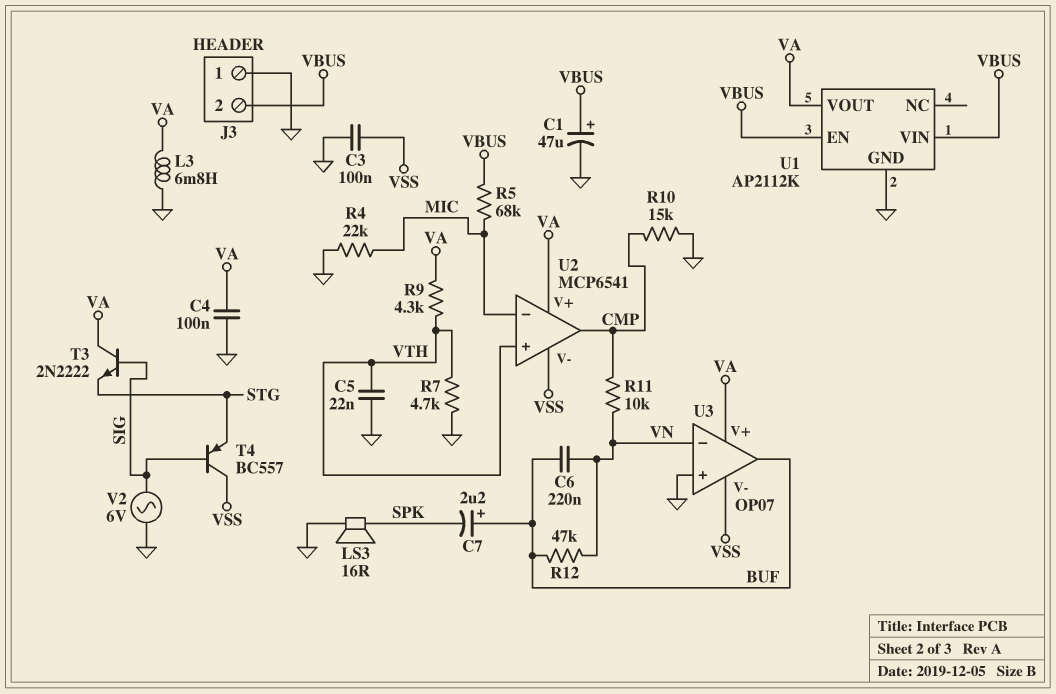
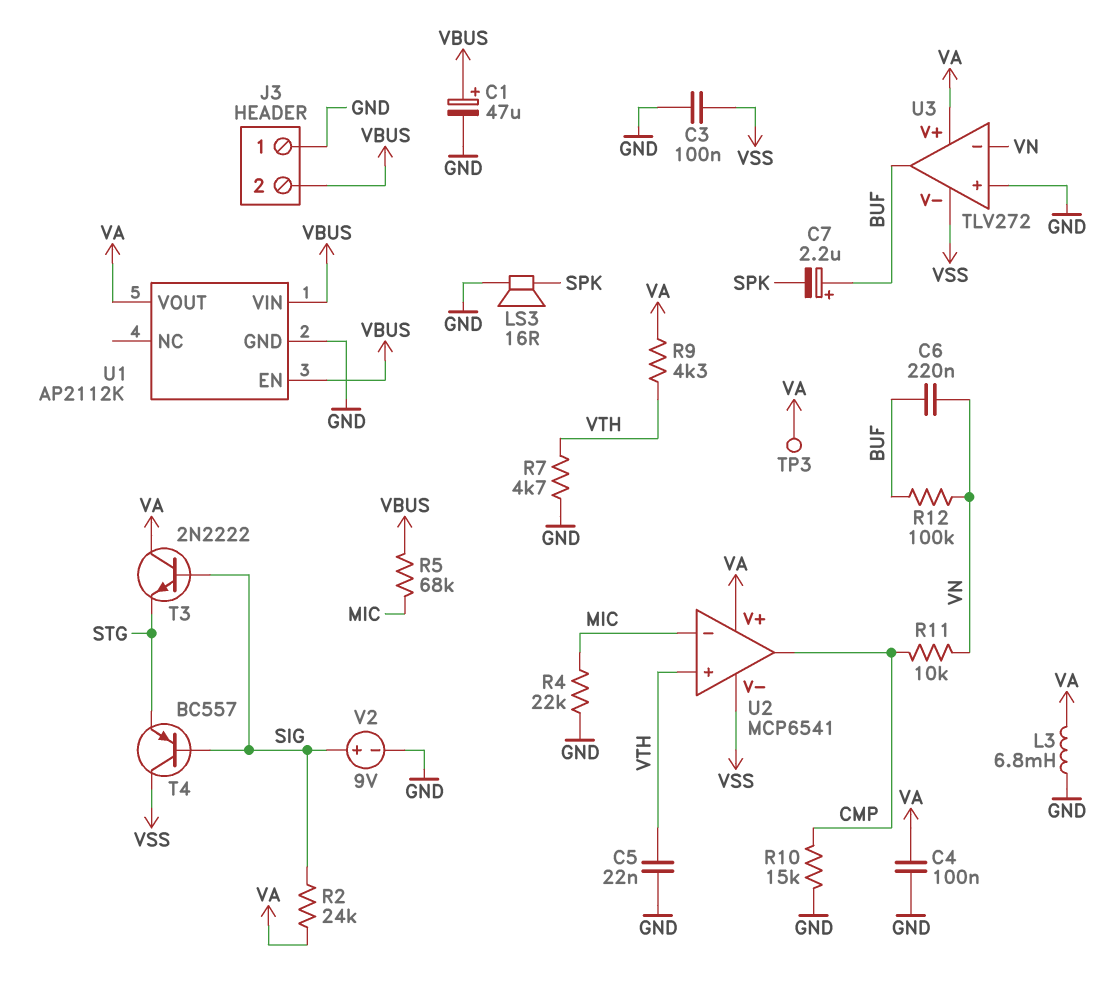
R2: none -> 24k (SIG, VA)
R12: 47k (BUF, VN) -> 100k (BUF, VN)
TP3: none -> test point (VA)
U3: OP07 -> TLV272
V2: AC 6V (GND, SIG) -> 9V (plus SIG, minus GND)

══════════════════════════════

**Task directions**:
Nothing but the lines from the one with "TP3: none -> test point (VA)" through the last line of the data should appear; print them exactly.

**Reply**:
TP3: none -> test point (VA)
U3: OP07 -> TLV272
V2: AC 6V (GND, SIG) -> 9V (plus SIG, minus GND)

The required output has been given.